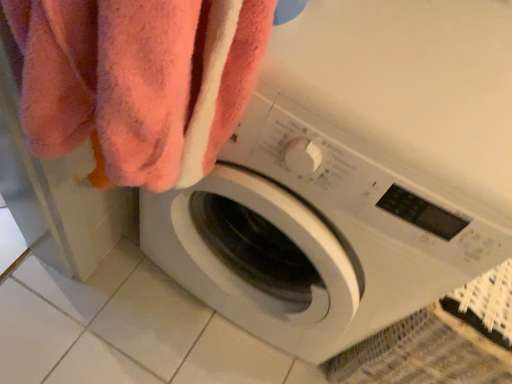
What do you see at coordinates (353, 175) in the screenshot? I see `white plastic washing machine at center` at bounding box center [353, 175].

Where is `white plastic washing machine at center`? white plastic washing machine at center is located at coordinates pos(353,175).

In order to face soft pink towel at upper left, should I rotate leftwards or rightwards?

Turn left by 14.896 degrees to look at soft pink towel at upper left.

This screenshot has width=512, height=384. What do you see at coordinates (138, 81) in the screenshot?
I see `soft pink towel at upper left` at bounding box center [138, 81].

At what (x,y) coordinates should I click in order to perform the action: click on soft pink towel at upper left. Please return your answer as a coordinate pair (x, y). This screenshot has height=384, width=512. Looking at the image, I should click on (138, 81).

Where is `white plastic washing machine at center`? This screenshot has width=512, height=384. white plastic washing machine at center is located at coordinates (353, 175).

Which is more to the right, soft pink towel at upper left or white plastic washing machine at center?

From the viewer's perspective, white plastic washing machine at center appears more on the right side.

Is the depth of soft pink towel at upper left less than that of white plastic washing machine at center?

No, the depth of soft pink towel at upper left is greater than that of white plastic washing machine at center.

Considering the points (41, 43) and (429, 278), which point is behind, point (41, 43) or point (429, 278)?

The point (429, 278) is farther.

From the image's perspective, relative to white plastic washing machine at center, is soft pink towel at upper left above or below?

soft pink towel at upper left is situated lower than white plastic washing machine at center in the image.

From a real-world perspective, is soft pink towel at upper left on white plastic washing machine at center?

Yes.

Which of these two, soft pink towel at upper left or white plastic washing machine at center, is thinner?

Thinner between the two is soft pink towel at upper left.

Which of these two, soft pink towel at upper left or white plastic washing machine at center, stands shorter?

soft pink towel at upper left.

Which of these two, soft pink towel at upper left or white plastic washing machine at center, is bigger?

white plastic washing machine at center is bigger.

Does soft pink towel at upper left contain white plastic washing machine at center?

No, white plastic washing machine at center is not inside soft pink towel at upper left.

Can you see soft pink towel at upper left touching white plastic washing machine at center?

No, soft pink towel at upper left is not making contact with white plastic washing machine at center.

Is white plastic washing machine at center at the back of soft pink towel at upper left?

Yes.

What's the angular difference between soft pink towel at upper left and white plastic washing machine at center's facing directions?

soft pink towel at upper left and white plastic washing machine at center are facing 89.3 degrees away from each other.

Image resolution: width=512 pixels, height=384 pixels. Identify the location of washing machine located in front of the soft pink towel at upper left. (353, 175).

Between white plastic washing machine at center and soft pink towel at upper left, which one appears on the left side from the viewer's perspective?

soft pink towel at upper left is more to the left.

Does white plastic washing machine at center come behind soft pink towel at upper left?

No, white plastic washing machine at center is closer to the viewer.

Does point (499, 73) lie behind point (222, 110)?

That is True.

Consider the image. From the image's perspective, is white plastic washing machine at center positioned above or below soft pink towel at upper left?

Clearly, from the image's perspective, white plastic washing machine at center is above soft pink towel at upper left.

From a real-world perspective, is white plastic washing machine at center on top of soft pink towel at upper left?

No.

In terms of width, does white plastic washing machine at center look wider or thinner when compared to soft pink towel at upper left?

white plastic washing machine at center is wider than soft pink towel at upper left.

Who is taller, white plastic washing machine at center or soft pink towel at upper left?

Standing taller between the two is white plastic washing machine at center.

Which of these two, white plastic washing machine at center or soft pink towel at upper left, is bigger?

white plastic washing machine at center is bigger.

Based on the photo, is white plastic washing machine at center located outside soft pink towel at upper left?

white plastic washing machine at center lies outside soft pink towel at upper left's area.

Is the surface of white plastic washing machine at center in direct contact with soft pink towel at upper left?

white plastic washing machine at center is not next to soft pink towel at upper left, and they're not touching.

Is white plastic washing machine at center facing towards soft pink towel at upper left?

Yes, white plastic washing machine at center is turned towards soft pink towel at upper left.

How much distance is there between white plastic washing machine at center and soft pink towel at upper left?

21.31 centimeters.

Identify the location of washing machine to the right of soft pink towel at upper left. The image size is (512, 384). (353, 175).

Identify the location of towel behind the white plastic washing machine at center. The image size is (512, 384). (138, 81).

I want to click on towel above the white plastic washing machine at center (from a real-world perspective), so click(138, 81).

### [What the task requires]
Rewrite all the lines above, replacing every "soft pink towel at upper left" with "folded pink towel at upper left" and leaving everything else unchanged. Omit the pictures.

### [Response to this task]
What do you see at coordinates (353, 175) in the screenshot? I see `white plastic washing machine at center` at bounding box center [353, 175].

Where is `white plastic washing machine at center`? white plastic washing machine at center is located at coordinates pos(353,175).

In order to face folded pink towel at upper left, should I rotate leftwards or rightwards?

Turn left by 14.896 degrees to look at folded pink towel at upper left.

This screenshot has width=512, height=384. What do you see at coordinates (138, 81) in the screenshot?
I see `folded pink towel at upper left` at bounding box center [138, 81].

At what (x,y) coordinates should I click in order to perform the action: click on folded pink towel at upper left. Please return your answer as a coordinate pair (x, y). This screenshot has height=384, width=512. Looking at the image, I should click on (138, 81).

Where is `white plastic washing machine at center`? This screenshot has width=512, height=384. white plastic washing machine at center is located at coordinates (353, 175).

Which is more to the right, folded pink towel at upper left or white plastic washing machine at center?

From the viewer's perspective, white plastic washing machine at center appears more on the right side.

Is the depth of folded pink towel at upper left less than that of white plastic washing machine at center?

No, the depth of folded pink towel at upper left is greater than that of white plastic washing machine at center.

Considering the points (41, 43) and (429, 278), which point is behind, point (41, 43) or point (429, 278)?

The point (429, 278) is farther.

From the image's perspective, relative to white plastic washing machine at center, is folded pink towel at upper left above or below?

folded pink towel at upper left is situated lower than white plastic washing machine at center in the image.

From a real-world perspective, is folded pink towel at upper left on white plastic washing machine at center?

Yes.

Which of these two, folded pink towel at upper left or white plastic washing machine at center, is thinner?

Thinner between the two is folded pink towel at upper left.

Which of these two, folded pink towel at upper left or white plastic washing machine at center, stands shorter?

folded pink towel at upper left.

Which of these two, folded pink towel at upper left or white plastic washing machine at center, is bigger?

white plastic washing machine at center is bigger.

Does folded pink towel at upper left contain white plastic washing machine at center?

No, white plastic washing machine at center is not inside folded pink towel at upper left.

Can you see folded pink towel at upper left touching white plastic washing machine at center?

No, folded pink towel at upper left is not making contact with white plastic washing machine at center.

Is white plastic washing machine at center at the back of folded pink towel at upper left?

Yes.

What's the angular difference between folded pink towel at upper left and white plastic washing machine at center's facing directions?

folded pink towel at upper left and white plastic washing machine at center are facing 89.3 degrees away from each other.

Image resolution: width=512 pixels, height=384 pixels. Identify the location of washing machine located in front of the folded pink towel at upper left. (353, 175).

Between white plastic washing machine at center and folded pink towel at upper left, which one appears on the left side from the viewer's perspective?

folded pink towel at upper left is more to the left.

Does white plastic washing machine at center come behind folded pink towel at upper left?

No, white plastic washing machine at center is closer to the viewer.

Does point (499, 73) lie behind point (222, 110)?

That is True.

Consider the image. From the image's perspective, is white plastic washing machine at center positioned above or below folded pink towel at upper left?

Clearly, from the image's perspective, white plastic washing machine at center is above folded pink towel at upper left.

From a real-world perspective, is white plastic washing machine at center on top of folded pink towel at upper left?

No.

In terms of width, does white plastic washing machine at center look wider or thinner when compared to folded pink towel at upper left?

white plastic washing machine at center is wider than folded pink towel at upper left.

Who is taller, white plastic washing machine at center or folded pink towel at upper left?

Standing taller between the two is white plastic washing machine at center.

Which of these two, white plastic washing machine at center or folded pink towel at upper left, is bigger?

white plastic washing machine at center is bigger.

Based on the photo, is white plastic washing machine at center located outside folded pink towel at upper left?

white plastic washing machine at center lies outside folded pink towel at upper left's area.

Is the surface of white plastic washing machine at center in direct contact with folded pink towel at upper left?

white plastic washing machine at center is not next to folded pink towel at upper left, and they're not touching.

Is white plastic washing machine at center facing towards folded pink towel at upper left?

Yes, white plastic washing machine at center is turned towards folded pink towel at upper left.

How much distance is there between white plastic washing machine at center and folded pink towel at upper left?

21.31 centimeters.

Identify the location of washing machine to the right of folded pink towel at upper left. The image size is (512, 384). (353, 175).

Identify the location of towel behind the white plastic washing machine at center. The image size is (512, 384). (138, 81).

I want to click on towel above the white plastic washing machine at center (from a real-world perspective), so click(138, 81).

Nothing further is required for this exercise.